▸ WHAT THE TASK ASKS
The expected result is the segment of the entries that begins with the line containing "GPS1 pin TX: D4 -> RX" and ends with the last line, copied verbatim.

(Dataset entries)
Segment Open

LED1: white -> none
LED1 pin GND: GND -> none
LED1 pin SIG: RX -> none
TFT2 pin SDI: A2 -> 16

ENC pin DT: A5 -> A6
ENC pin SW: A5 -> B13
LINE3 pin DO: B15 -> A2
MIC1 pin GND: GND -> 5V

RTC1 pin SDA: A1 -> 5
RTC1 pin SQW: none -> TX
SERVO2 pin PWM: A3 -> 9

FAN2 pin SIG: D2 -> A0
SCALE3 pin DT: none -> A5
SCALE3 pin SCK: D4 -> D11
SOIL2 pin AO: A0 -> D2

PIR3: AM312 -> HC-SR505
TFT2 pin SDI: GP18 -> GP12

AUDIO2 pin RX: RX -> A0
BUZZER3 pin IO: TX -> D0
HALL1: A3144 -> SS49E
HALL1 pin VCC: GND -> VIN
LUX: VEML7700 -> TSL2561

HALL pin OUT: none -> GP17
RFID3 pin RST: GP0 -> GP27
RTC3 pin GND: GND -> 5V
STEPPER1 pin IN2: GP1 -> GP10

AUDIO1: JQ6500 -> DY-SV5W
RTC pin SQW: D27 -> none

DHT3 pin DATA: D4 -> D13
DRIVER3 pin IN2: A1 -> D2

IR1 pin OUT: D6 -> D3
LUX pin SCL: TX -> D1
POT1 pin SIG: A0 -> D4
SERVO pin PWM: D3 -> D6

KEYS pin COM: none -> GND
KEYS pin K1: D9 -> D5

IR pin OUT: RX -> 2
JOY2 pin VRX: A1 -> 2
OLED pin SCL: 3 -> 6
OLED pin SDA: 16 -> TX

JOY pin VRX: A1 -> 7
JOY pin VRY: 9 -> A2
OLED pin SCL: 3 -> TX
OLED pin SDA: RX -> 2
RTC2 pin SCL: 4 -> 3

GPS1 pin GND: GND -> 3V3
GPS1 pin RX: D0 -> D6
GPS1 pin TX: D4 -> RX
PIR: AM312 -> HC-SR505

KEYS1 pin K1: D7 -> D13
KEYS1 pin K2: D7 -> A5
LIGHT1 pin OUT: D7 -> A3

Segment Closed

▸ COMPLETED TASK
GPS1 pin TX: D4 -> RX
PIR: AM312 -> HC-SR505

KEYS1 pin K1: D7 -> D13
KEYS1 pin K2: D7 -> A5
LIGHT1 pin OUT: D7 -> A3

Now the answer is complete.